::: SUPPLIED ENTRIES :::

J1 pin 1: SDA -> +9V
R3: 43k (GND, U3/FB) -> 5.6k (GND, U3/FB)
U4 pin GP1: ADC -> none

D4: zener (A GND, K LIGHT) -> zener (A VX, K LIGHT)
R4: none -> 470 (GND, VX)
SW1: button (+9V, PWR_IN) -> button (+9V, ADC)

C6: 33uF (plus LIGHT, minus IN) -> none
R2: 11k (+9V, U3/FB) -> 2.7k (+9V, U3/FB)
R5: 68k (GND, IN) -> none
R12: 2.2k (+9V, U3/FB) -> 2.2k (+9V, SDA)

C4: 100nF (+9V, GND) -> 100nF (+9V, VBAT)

:::
::: SUPPLIED ENTRIES :::

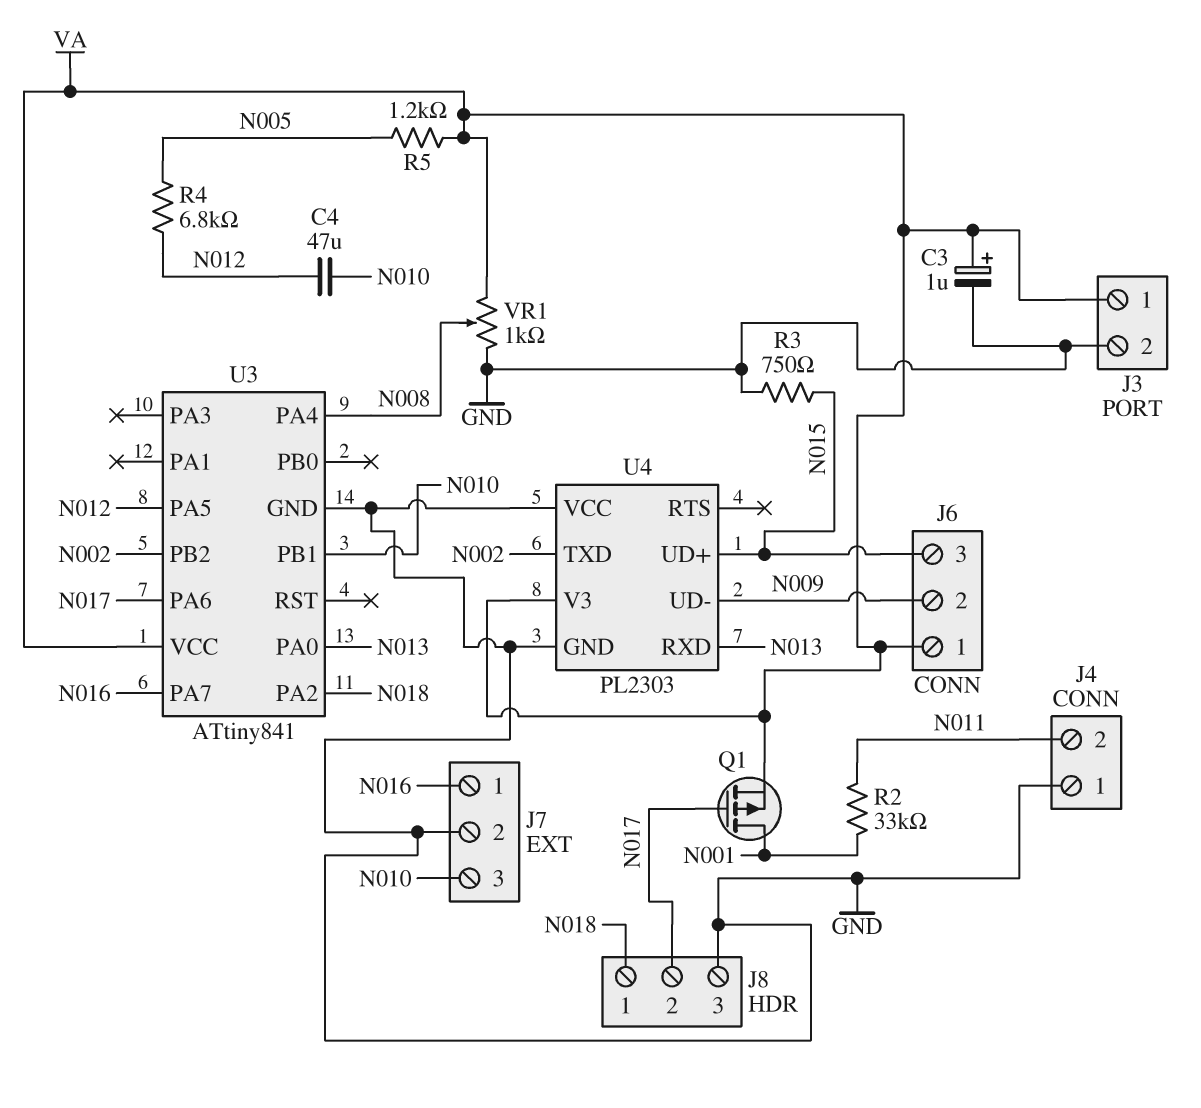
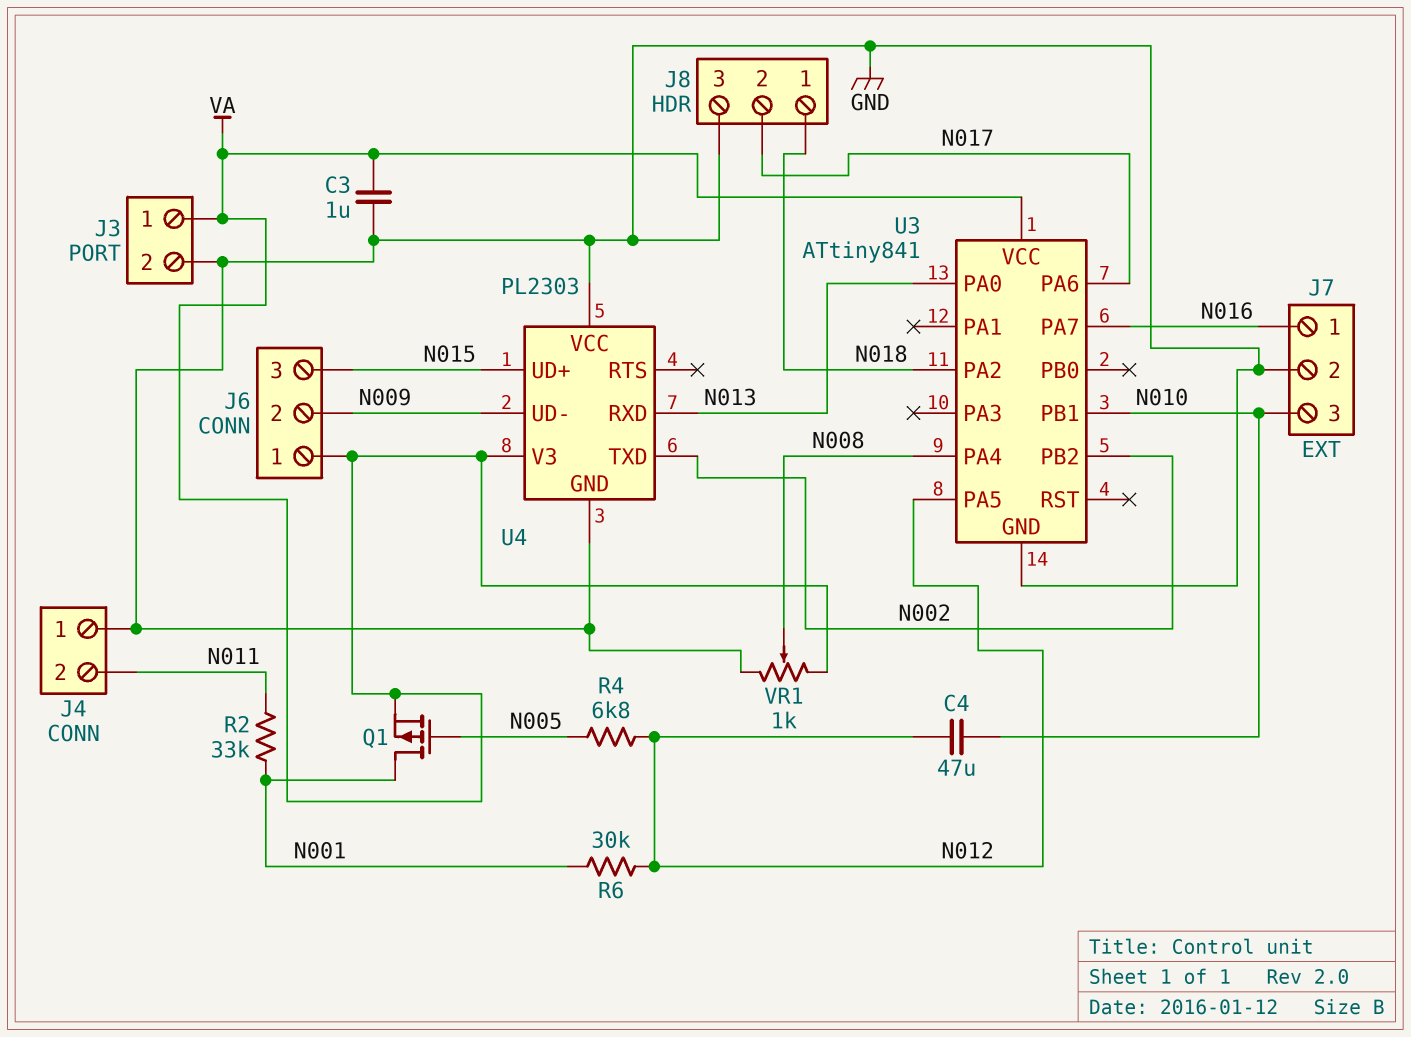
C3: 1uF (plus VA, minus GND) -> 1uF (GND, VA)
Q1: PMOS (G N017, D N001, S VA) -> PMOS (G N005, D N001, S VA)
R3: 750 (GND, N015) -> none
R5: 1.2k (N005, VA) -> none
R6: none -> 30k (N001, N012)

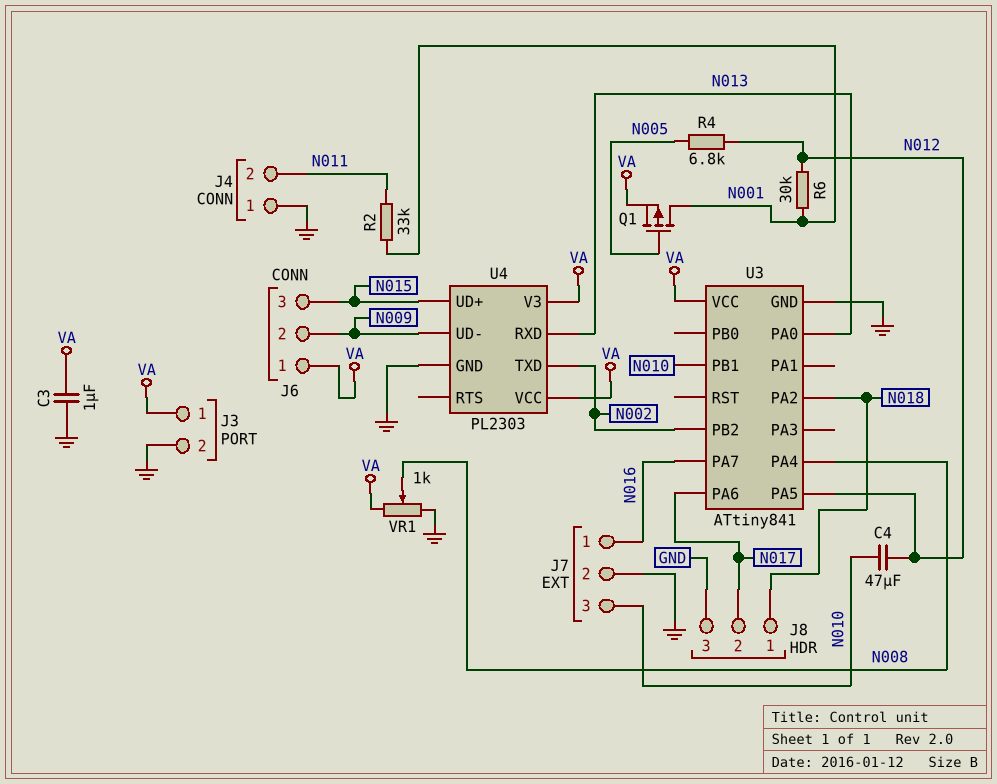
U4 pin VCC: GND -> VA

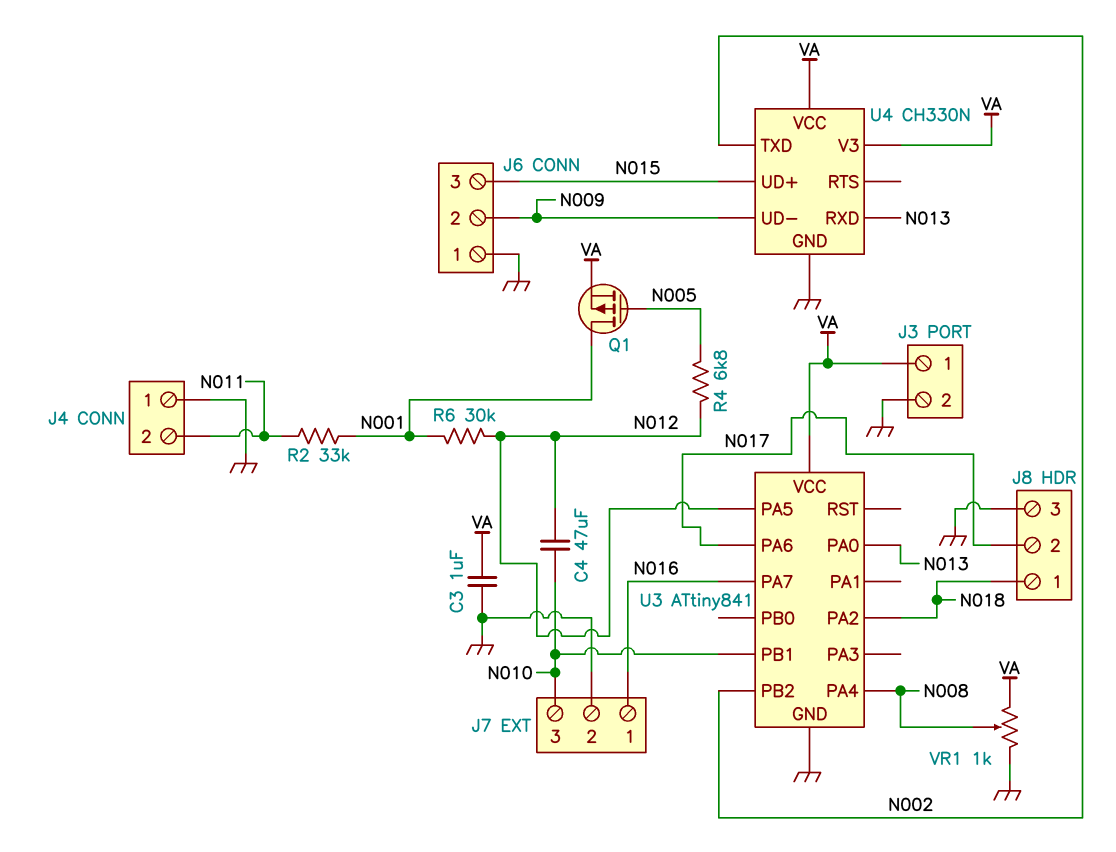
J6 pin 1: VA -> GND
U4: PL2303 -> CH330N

:::
::: SUPPLIED ENTRIES :::

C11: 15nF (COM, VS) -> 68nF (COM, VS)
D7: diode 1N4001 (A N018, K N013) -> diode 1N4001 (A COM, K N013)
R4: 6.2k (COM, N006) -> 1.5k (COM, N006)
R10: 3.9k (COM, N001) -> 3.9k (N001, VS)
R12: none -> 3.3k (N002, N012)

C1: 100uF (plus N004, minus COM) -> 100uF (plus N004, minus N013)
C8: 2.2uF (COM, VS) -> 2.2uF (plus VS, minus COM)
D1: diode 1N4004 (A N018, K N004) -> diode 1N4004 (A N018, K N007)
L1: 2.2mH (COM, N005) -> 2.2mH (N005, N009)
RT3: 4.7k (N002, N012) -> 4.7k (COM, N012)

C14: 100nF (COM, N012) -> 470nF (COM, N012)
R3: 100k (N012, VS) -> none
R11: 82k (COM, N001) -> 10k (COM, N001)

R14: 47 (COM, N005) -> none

:::

_WORK INSTRUCTIONS_. What you give back should be only the lines of the records above, starting at the line with "J1 pin 1: SDA -> +9V" and ending at the line with "C4: 100nF (+9V, GND) -> 100nF (+9V, VBAT)", restated word for word.

_COMPLETED EXERCISE_.
J1 pin 1: SDA -> +9V
R3: 43k (GND, U3/FB) -> 5.6k (GND, U3/FB)
U4 pin GP1: ADC -> none

D4: zener (A GND, K LIGHT) -> zener (A VX, K LIGHT)
R4: none -> 470 (GND, VX)
SW1: button (+9V, PWR_IN) -> button (+9V, ADC)

C6: 33uF (plus LIGHT, minus IN) -> none
R2: 11k (+9V, U3/FB) -> 2.7k (+9V, U3/FB)
R5: 68k (GND, IN) -> none
R12: 2.2k (+9V, U3/FB) -> 2.2k (+9V, SDA)

C4: 100nF (+9V, GND) -> 100nF (+9V, VBAT)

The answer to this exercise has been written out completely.